Goal of the exercise —
For the entries below, return every line from the top through the line with "first_place: [235, 454]" exactly as it stands, omitting pictures.
─── Source information
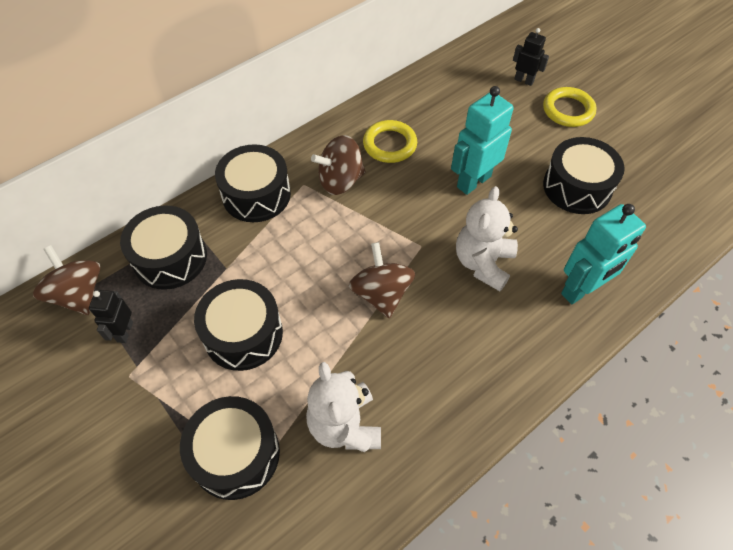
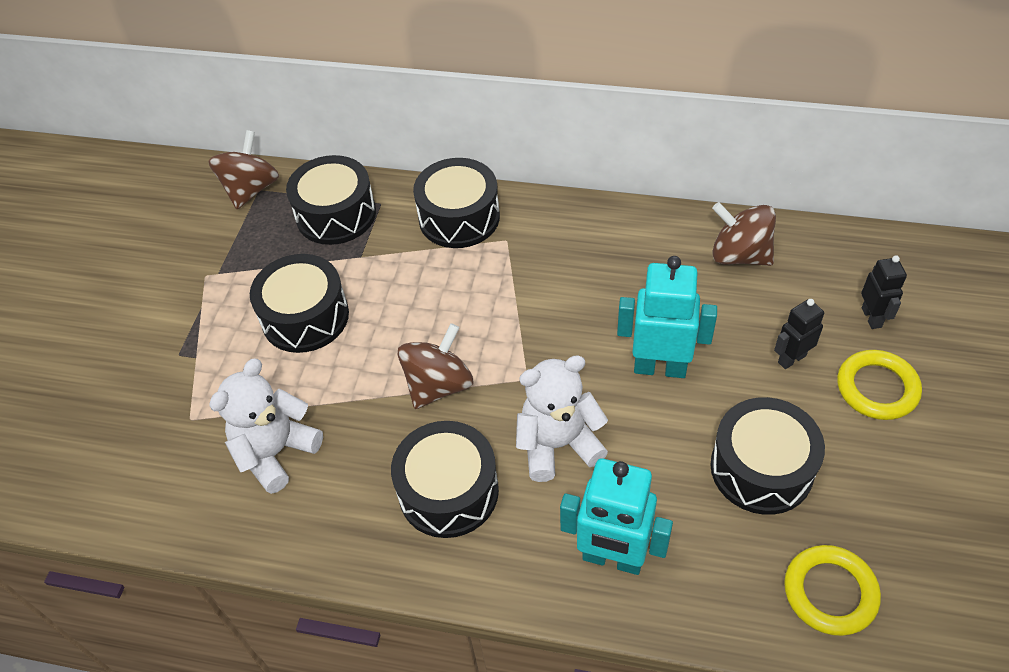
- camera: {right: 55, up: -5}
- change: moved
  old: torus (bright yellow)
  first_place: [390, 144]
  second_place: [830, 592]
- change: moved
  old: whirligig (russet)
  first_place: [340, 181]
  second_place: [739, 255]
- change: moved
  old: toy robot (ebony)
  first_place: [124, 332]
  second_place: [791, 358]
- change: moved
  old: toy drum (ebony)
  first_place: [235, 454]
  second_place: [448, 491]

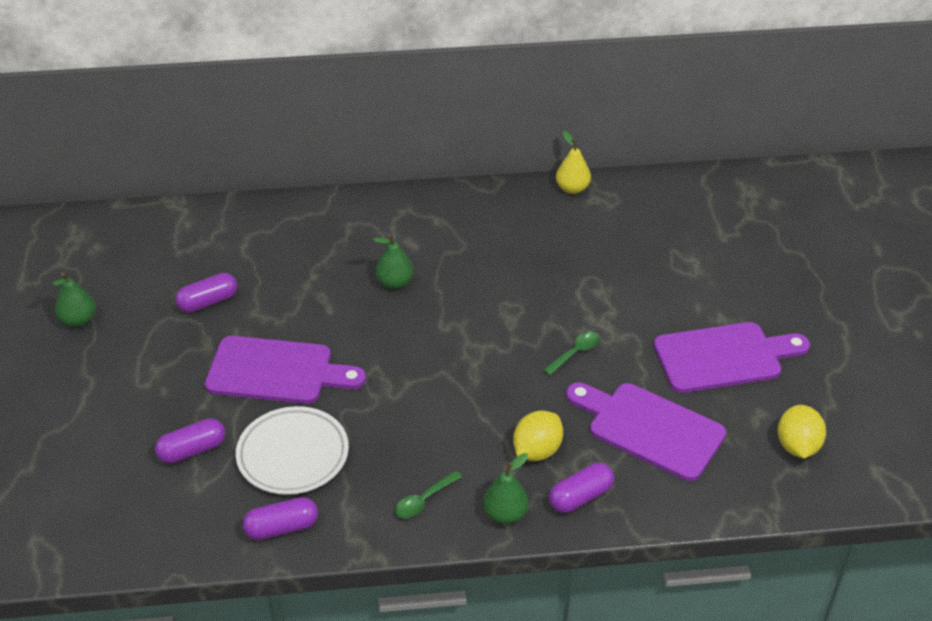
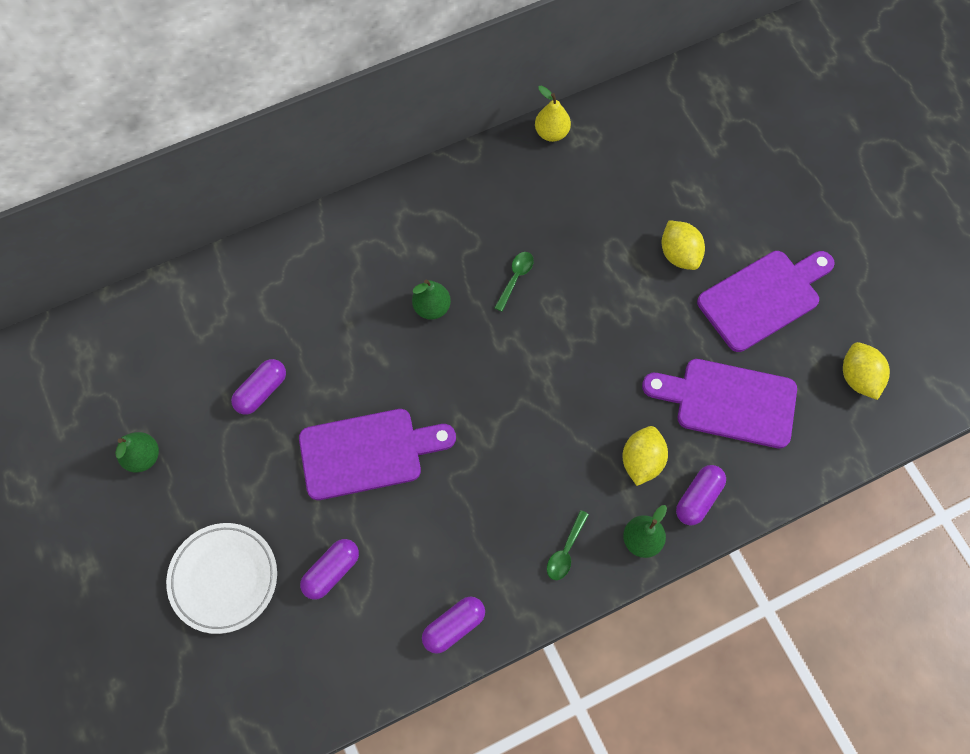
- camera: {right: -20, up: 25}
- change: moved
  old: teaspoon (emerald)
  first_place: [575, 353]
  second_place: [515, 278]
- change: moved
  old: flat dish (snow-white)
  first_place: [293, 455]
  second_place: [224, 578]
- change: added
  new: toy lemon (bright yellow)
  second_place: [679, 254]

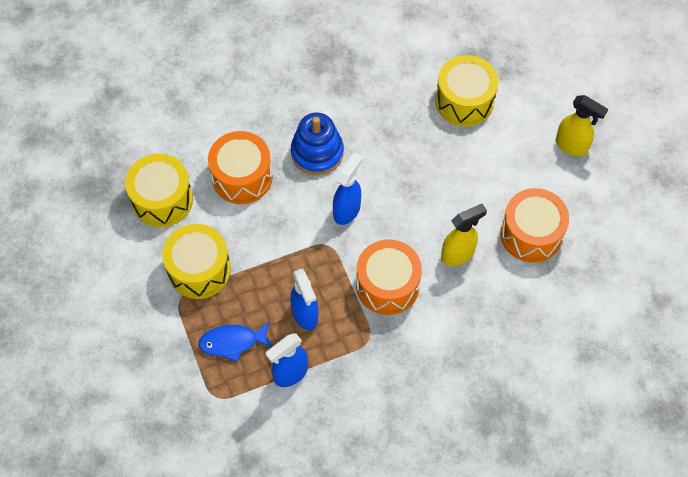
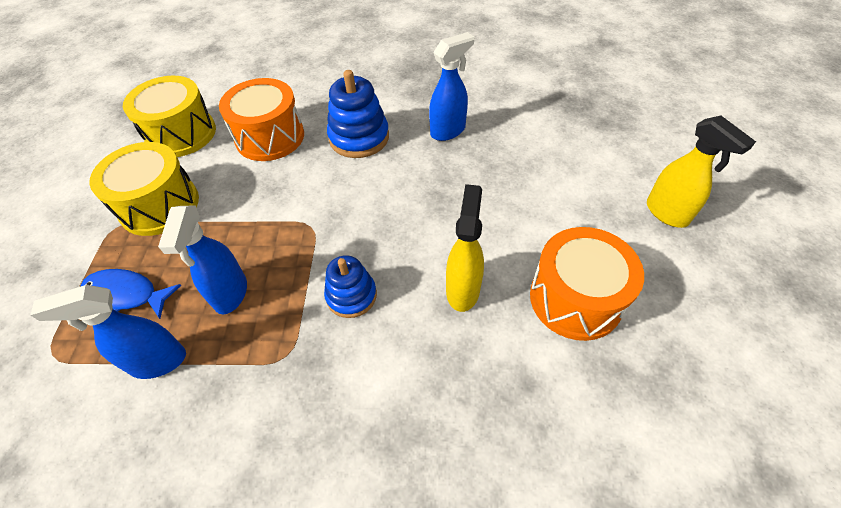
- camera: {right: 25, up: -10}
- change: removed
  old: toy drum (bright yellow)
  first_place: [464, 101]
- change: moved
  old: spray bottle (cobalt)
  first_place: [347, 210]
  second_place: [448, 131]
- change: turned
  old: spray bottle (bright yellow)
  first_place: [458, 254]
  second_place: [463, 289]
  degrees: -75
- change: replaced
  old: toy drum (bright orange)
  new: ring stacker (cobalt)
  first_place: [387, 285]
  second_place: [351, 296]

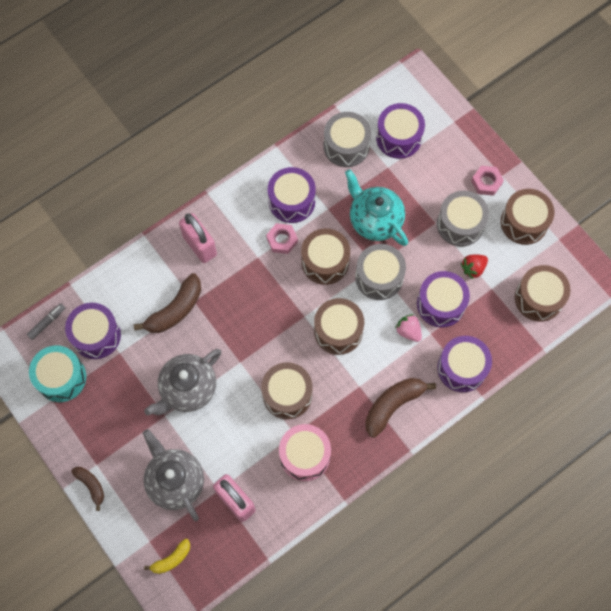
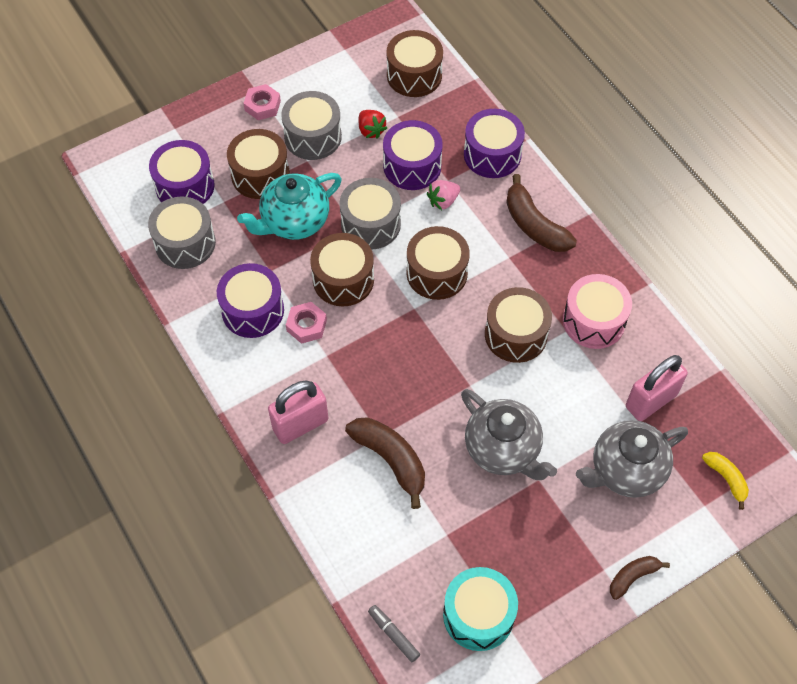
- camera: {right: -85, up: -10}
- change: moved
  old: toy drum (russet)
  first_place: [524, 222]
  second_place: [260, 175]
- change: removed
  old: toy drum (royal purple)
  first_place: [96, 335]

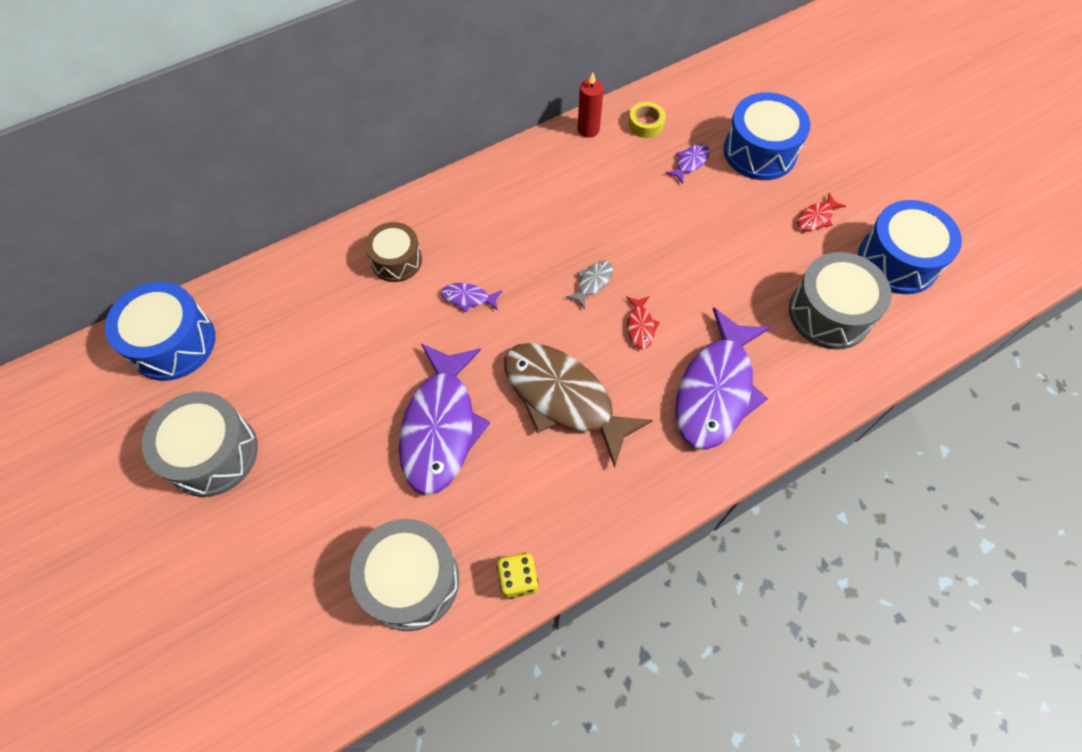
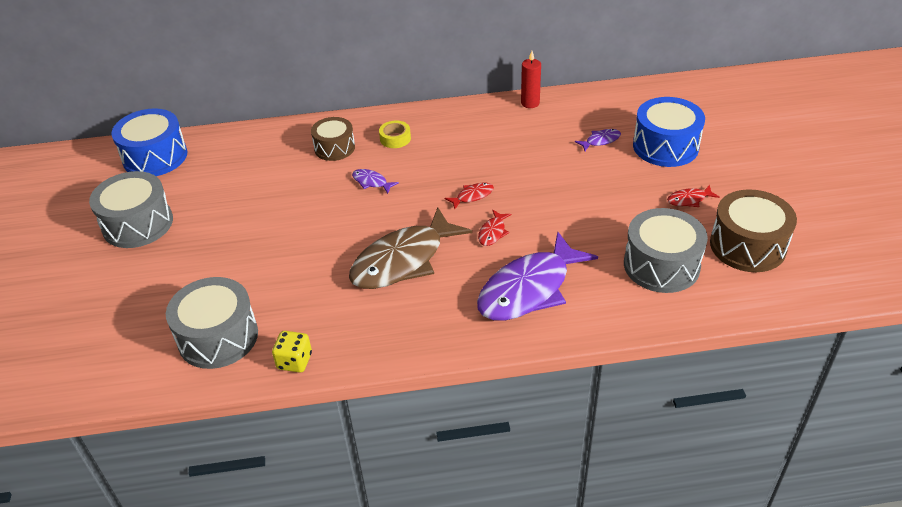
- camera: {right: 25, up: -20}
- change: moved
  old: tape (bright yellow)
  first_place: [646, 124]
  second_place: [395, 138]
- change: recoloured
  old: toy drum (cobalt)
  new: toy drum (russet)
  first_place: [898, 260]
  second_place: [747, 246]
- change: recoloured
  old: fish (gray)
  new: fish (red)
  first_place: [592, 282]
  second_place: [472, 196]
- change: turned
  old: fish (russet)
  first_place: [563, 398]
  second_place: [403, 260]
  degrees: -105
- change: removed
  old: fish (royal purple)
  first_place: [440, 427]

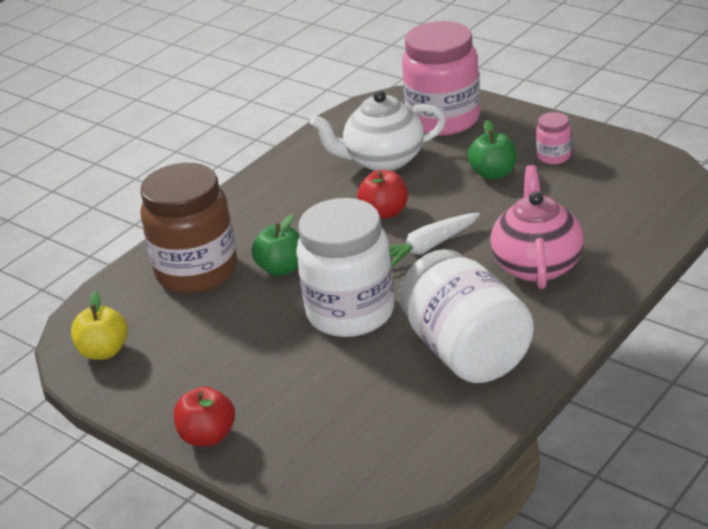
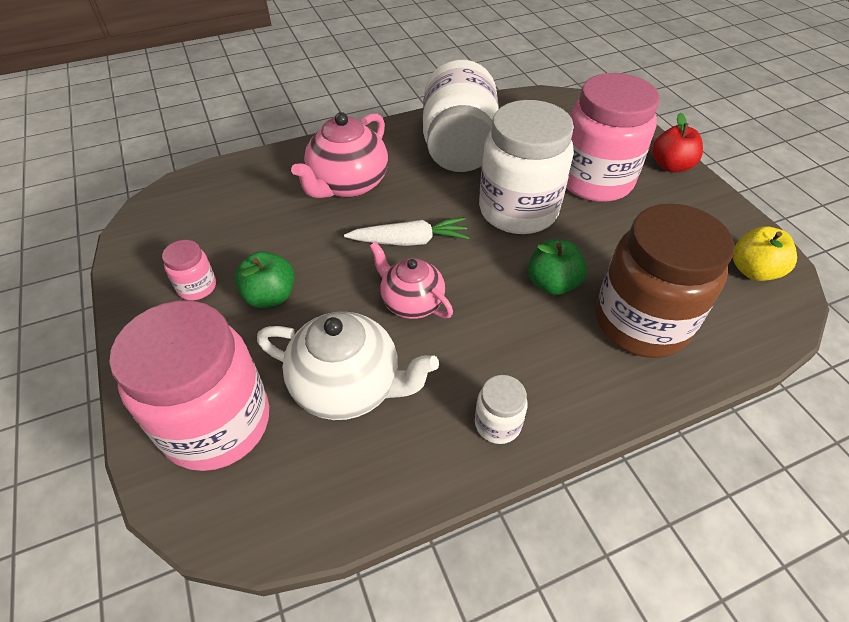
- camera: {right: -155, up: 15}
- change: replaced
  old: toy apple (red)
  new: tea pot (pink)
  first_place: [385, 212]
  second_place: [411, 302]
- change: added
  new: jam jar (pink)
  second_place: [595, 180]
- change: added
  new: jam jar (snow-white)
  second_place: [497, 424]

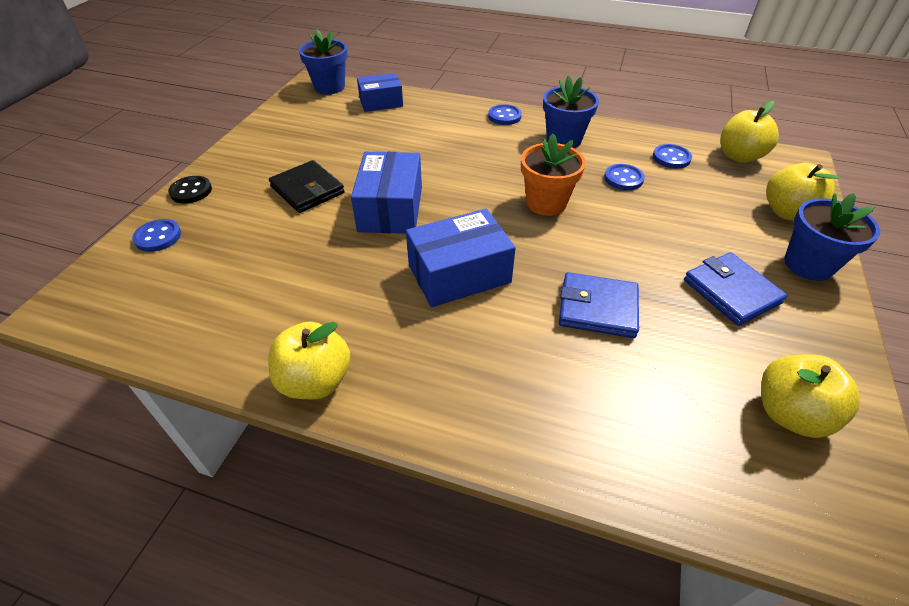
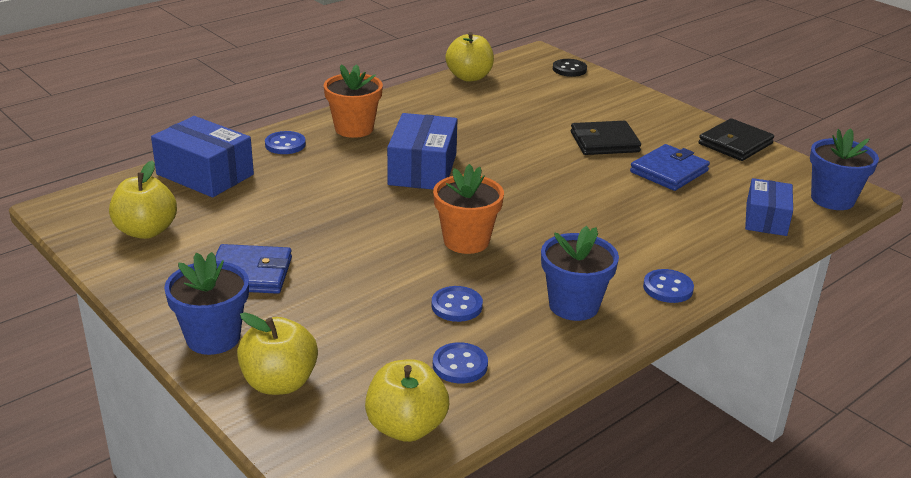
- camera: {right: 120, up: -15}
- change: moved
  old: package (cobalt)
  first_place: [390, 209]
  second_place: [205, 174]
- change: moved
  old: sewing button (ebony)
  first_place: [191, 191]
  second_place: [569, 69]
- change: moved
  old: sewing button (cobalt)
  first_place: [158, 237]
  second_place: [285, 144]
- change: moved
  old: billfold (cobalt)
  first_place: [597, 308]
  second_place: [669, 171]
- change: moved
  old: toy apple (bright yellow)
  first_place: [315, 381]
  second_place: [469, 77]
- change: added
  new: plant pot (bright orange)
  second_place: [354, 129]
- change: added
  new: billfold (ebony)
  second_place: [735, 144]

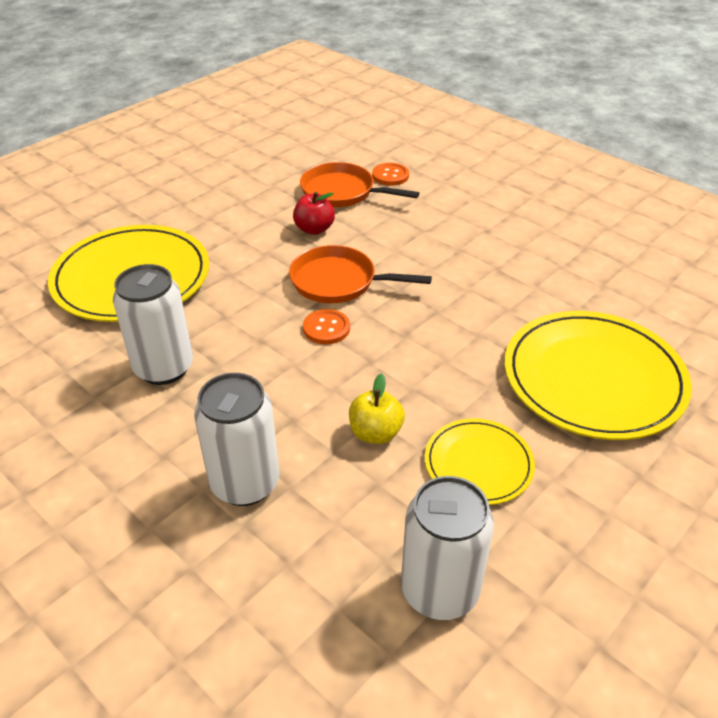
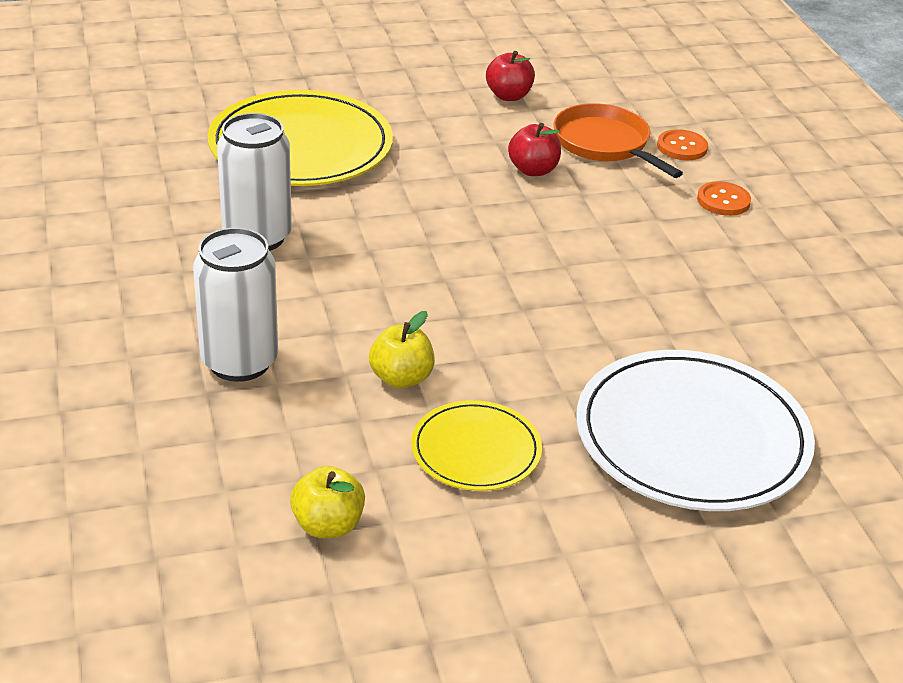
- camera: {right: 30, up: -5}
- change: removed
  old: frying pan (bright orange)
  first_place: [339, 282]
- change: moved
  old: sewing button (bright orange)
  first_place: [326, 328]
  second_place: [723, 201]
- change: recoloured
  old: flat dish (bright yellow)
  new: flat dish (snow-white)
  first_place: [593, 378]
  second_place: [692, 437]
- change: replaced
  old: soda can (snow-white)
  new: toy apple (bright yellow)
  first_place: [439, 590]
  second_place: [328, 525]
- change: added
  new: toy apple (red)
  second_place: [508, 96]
──────
Result below —
- camera: {right: 55, up: -5}
- change: moved
  old: torus (bright yellow)
  first_place: [390, 144]
  second_place: [830, 592]
- change: moved
  old: whirligig (russet)
  first_place: [340, 181]
  second_place: [739, 255]
- change: moved
  old: toy robot (ebony)
  first_place: [124, 332]
  second_place: [791, 358]
- change: moved
  old: toy drum (ebony)
  first_place: [235, 454]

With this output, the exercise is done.